| Exercise requirements |
Can you gather every line in the records below that contains the string "grace", matching case exactly?

| Listed records |
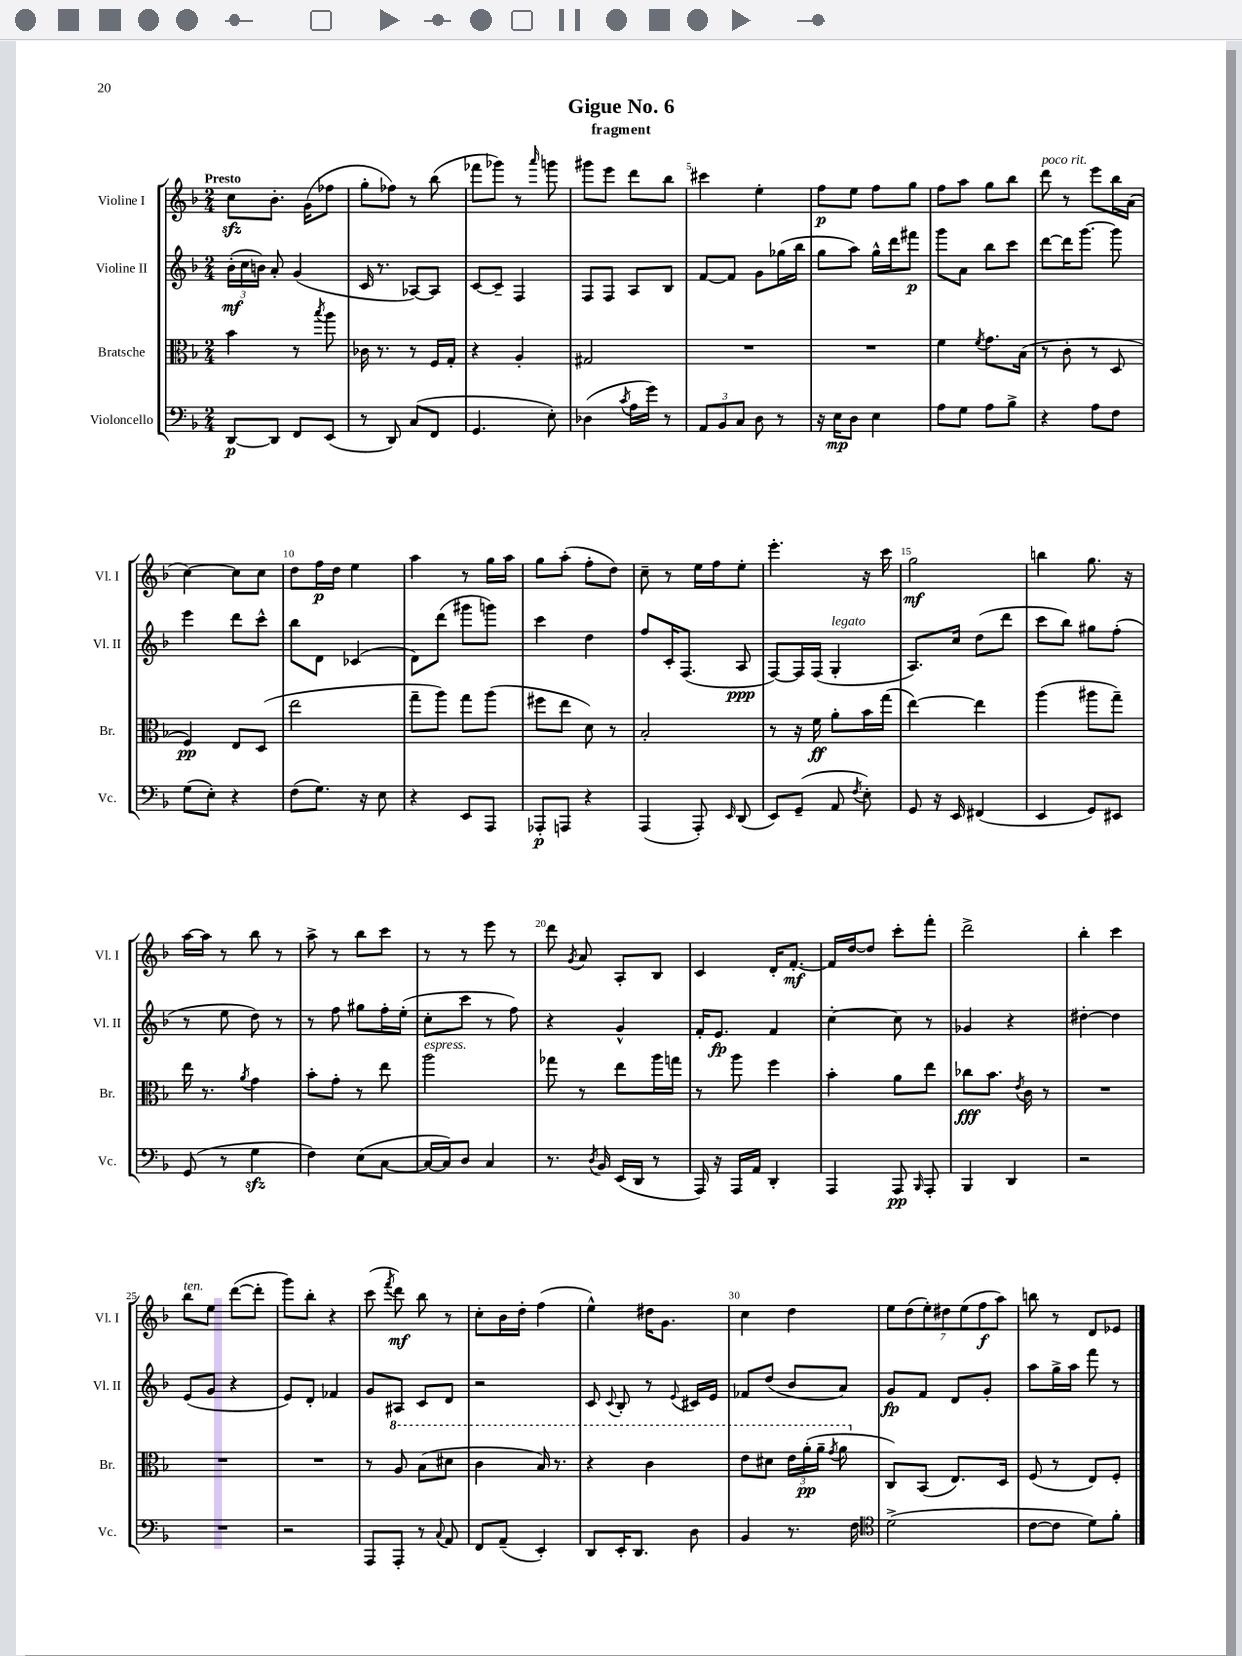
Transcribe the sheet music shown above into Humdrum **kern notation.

--

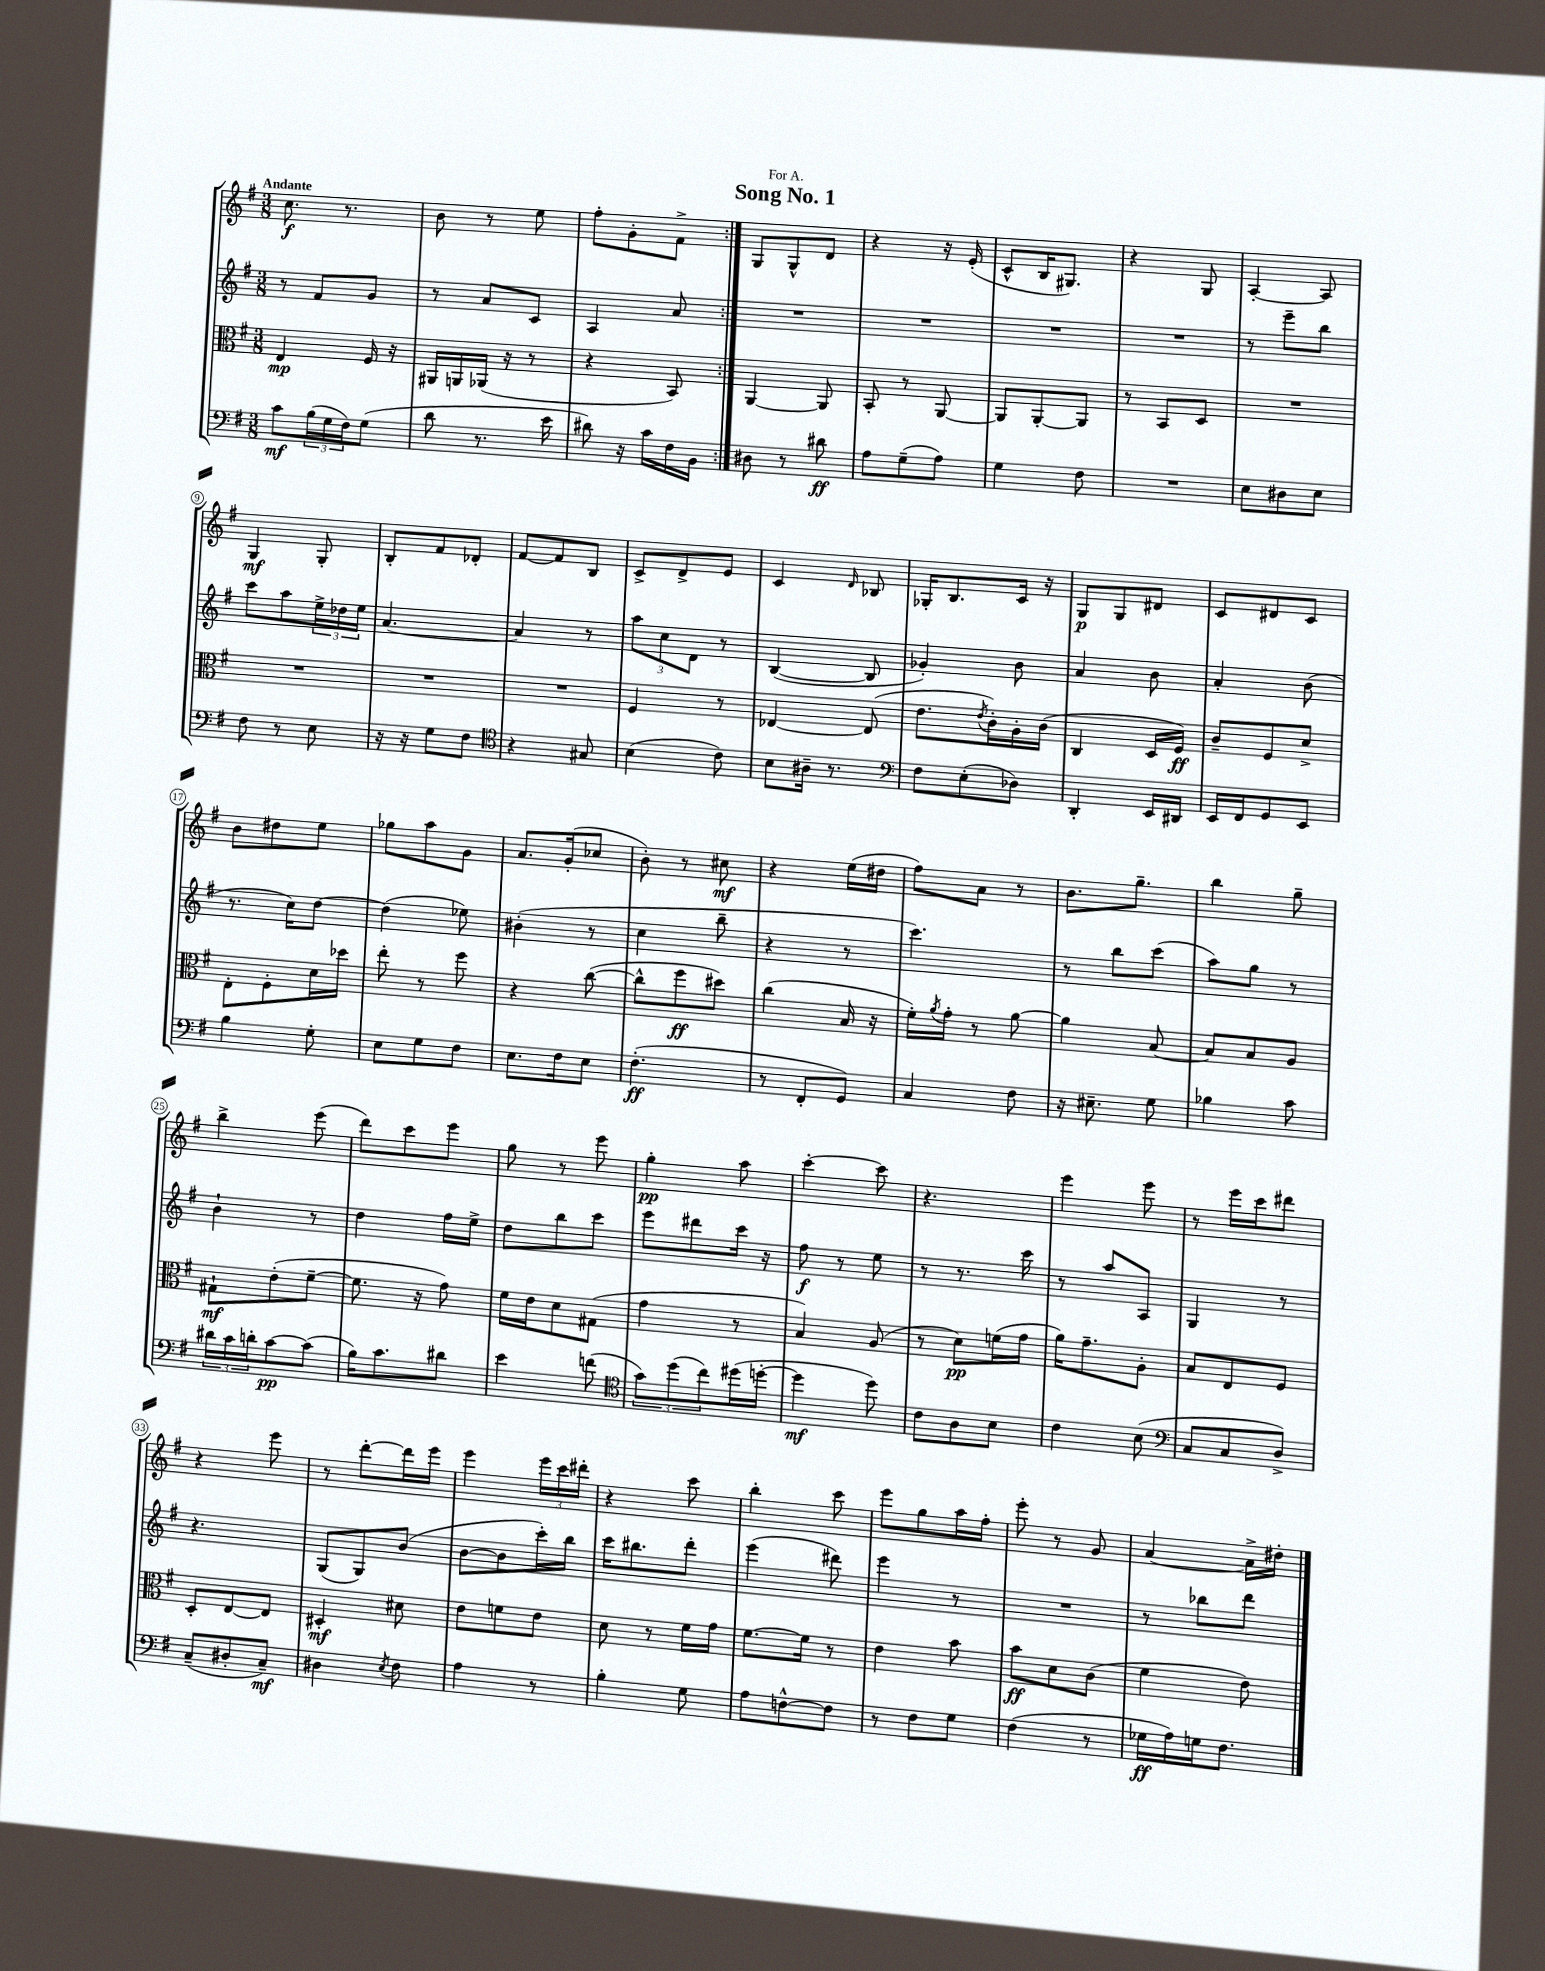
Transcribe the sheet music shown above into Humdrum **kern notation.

---

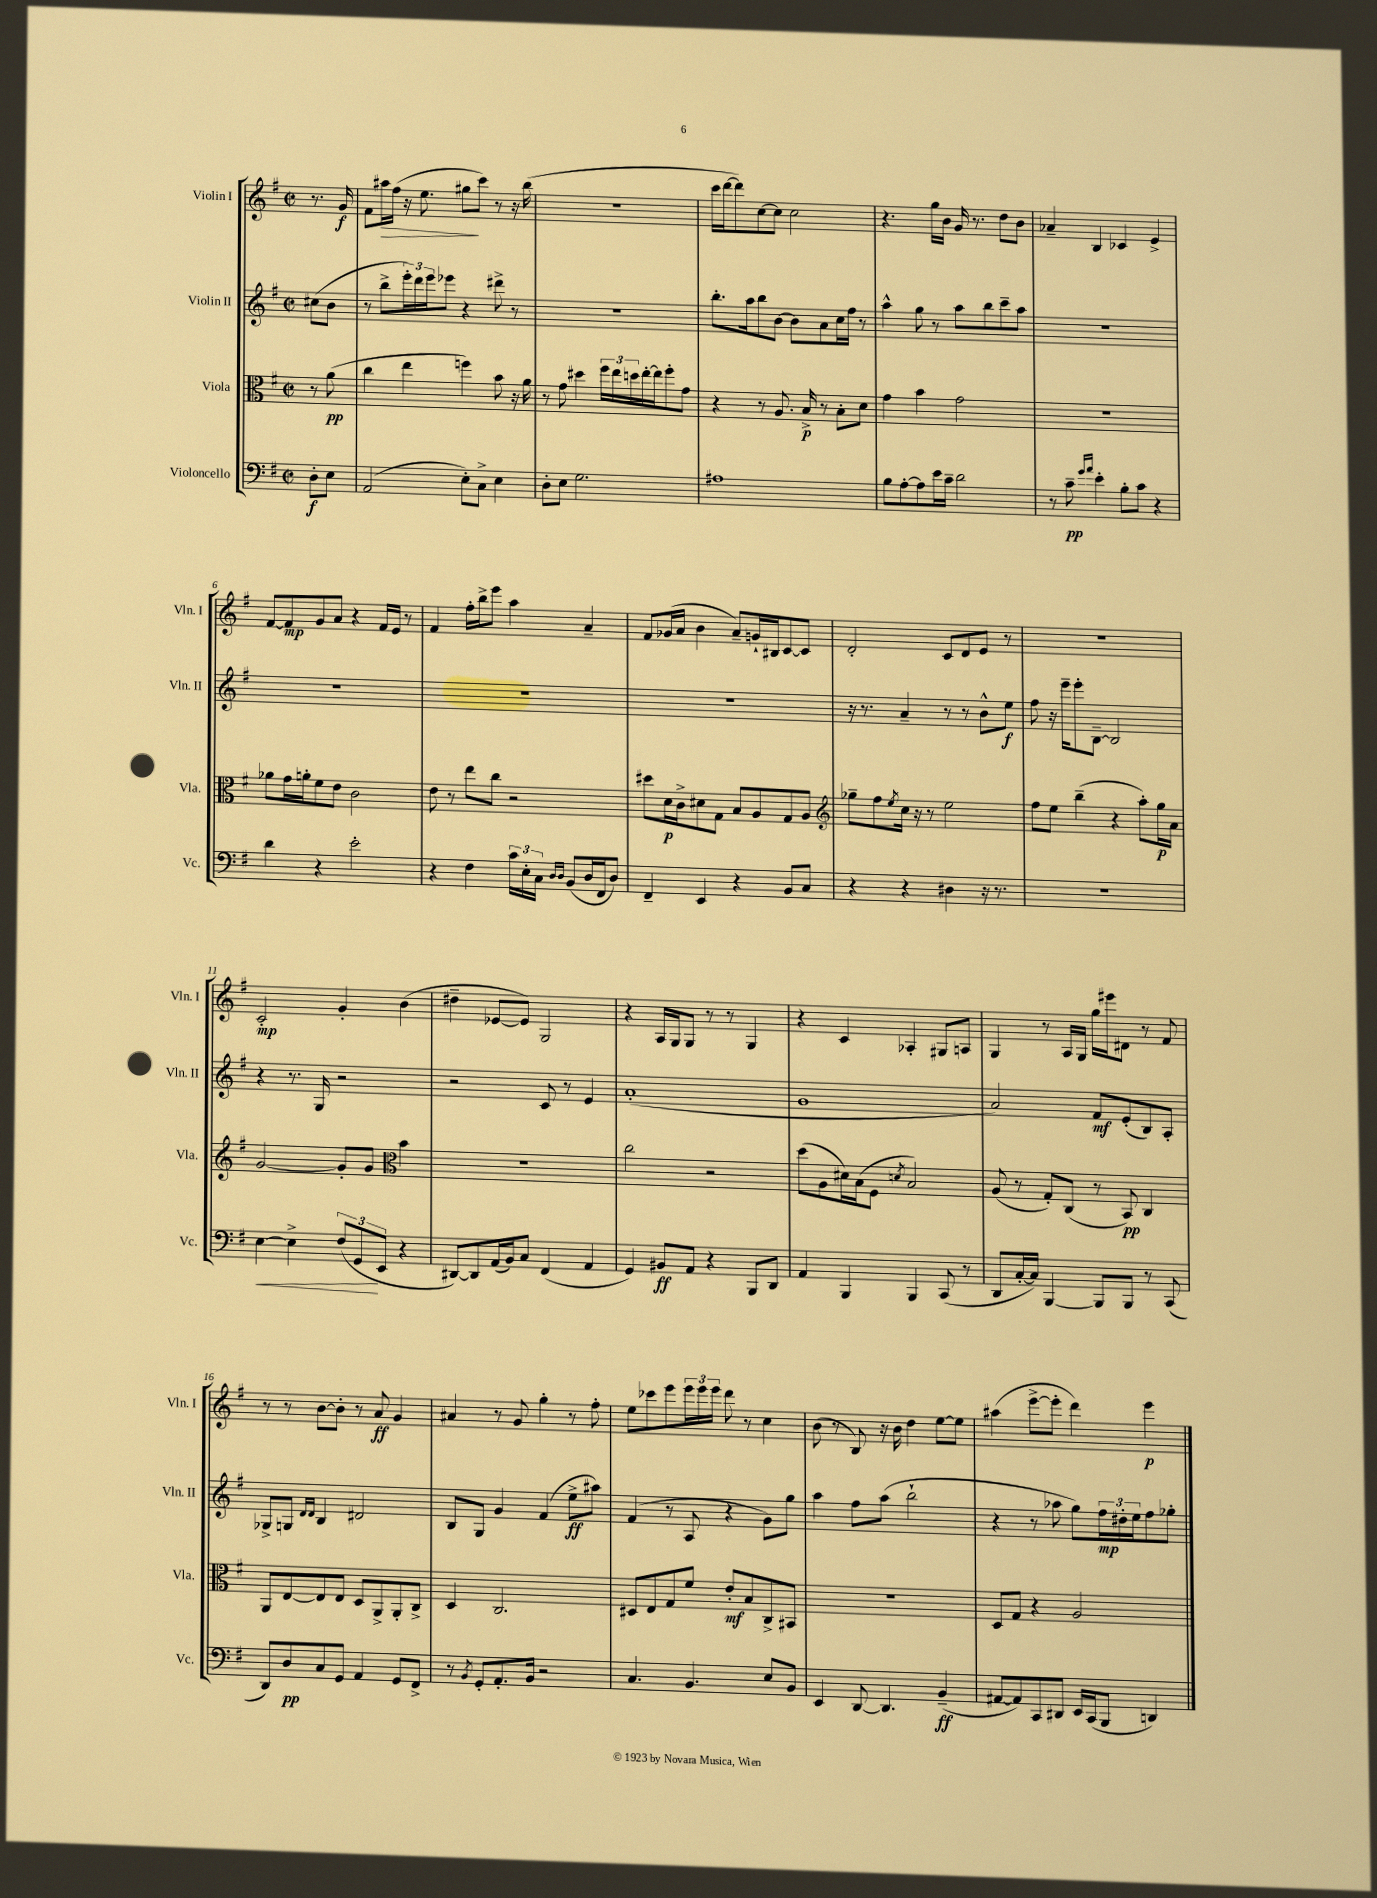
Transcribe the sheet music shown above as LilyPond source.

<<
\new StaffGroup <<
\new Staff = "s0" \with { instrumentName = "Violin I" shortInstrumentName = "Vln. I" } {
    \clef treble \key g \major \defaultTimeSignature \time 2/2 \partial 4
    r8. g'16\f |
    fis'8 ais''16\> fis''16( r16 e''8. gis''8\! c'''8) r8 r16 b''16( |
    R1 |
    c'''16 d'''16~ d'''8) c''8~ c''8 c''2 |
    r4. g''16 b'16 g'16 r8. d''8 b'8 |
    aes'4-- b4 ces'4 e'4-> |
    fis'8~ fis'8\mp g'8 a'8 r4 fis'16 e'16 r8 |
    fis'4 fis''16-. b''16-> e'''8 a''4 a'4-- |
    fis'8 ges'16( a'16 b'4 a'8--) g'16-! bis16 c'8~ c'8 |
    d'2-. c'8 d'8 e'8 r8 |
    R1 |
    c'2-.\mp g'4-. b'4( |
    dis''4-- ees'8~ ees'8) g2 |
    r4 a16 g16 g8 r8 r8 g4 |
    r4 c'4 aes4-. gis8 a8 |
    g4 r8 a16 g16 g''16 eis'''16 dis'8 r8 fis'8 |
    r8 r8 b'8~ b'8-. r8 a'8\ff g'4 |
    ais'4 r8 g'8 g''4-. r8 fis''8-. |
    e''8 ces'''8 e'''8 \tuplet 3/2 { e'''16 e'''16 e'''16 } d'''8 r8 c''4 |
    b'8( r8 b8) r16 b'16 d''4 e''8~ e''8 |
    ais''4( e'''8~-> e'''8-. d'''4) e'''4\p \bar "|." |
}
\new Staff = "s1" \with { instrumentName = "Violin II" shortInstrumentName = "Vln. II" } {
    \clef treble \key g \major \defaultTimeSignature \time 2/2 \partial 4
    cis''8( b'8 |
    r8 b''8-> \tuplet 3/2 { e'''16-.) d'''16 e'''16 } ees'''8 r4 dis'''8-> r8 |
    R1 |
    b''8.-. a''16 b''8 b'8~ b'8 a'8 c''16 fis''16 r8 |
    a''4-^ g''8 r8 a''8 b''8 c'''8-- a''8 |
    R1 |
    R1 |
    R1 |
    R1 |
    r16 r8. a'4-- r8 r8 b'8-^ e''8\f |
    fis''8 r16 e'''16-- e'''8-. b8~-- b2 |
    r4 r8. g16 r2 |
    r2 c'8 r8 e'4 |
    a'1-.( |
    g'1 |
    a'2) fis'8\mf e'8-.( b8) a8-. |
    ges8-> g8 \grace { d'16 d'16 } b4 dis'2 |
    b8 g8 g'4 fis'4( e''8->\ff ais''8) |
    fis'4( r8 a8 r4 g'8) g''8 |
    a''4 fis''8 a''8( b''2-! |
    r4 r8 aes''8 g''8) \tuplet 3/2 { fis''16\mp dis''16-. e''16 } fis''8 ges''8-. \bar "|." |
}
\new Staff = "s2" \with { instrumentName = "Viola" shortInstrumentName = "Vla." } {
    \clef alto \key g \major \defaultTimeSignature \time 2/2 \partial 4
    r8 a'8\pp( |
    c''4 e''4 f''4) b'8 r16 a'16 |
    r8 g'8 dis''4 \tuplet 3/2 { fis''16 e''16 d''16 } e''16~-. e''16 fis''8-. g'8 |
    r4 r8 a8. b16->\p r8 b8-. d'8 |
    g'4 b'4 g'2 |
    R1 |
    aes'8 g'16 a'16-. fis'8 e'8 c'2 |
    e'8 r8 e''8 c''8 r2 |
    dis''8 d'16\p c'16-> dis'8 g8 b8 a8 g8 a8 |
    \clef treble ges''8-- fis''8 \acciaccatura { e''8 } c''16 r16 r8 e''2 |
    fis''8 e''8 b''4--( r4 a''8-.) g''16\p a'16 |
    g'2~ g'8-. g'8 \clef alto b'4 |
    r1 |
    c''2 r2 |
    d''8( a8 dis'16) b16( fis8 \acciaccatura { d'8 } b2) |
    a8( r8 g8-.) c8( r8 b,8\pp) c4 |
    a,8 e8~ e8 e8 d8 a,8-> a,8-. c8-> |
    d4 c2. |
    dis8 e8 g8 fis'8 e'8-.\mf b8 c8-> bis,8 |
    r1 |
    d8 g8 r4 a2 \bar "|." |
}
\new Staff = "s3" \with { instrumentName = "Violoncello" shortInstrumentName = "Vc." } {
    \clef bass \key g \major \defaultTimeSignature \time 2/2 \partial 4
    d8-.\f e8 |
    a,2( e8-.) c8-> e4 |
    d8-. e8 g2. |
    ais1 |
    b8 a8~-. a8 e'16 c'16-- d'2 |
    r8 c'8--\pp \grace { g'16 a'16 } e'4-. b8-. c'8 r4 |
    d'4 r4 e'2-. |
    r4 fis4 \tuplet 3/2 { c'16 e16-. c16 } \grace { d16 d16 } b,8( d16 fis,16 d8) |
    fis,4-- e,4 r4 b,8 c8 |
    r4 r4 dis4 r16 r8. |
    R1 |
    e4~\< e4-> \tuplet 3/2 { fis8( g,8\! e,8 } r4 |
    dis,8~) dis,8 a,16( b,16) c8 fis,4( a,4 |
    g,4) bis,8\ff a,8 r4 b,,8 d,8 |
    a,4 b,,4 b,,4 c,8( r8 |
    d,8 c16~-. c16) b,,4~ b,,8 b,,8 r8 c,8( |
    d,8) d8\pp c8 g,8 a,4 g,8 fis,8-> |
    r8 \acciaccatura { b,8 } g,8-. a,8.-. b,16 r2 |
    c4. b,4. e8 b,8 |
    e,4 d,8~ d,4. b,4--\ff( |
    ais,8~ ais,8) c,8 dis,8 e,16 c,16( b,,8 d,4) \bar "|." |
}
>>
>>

| Worked solution |
    ges8-> g8 \grace { d'16 d'16 } b4 dis'2 |
    r8 c'8--\pp \grace { g'16 a'16 } e'4-. b8-. c'8 r4 |
    r4 fis4 \tuplet 3/2 { c'16 e16-. c16 } \grace { d16 d16 } b,8( d16 fis,16 d8) |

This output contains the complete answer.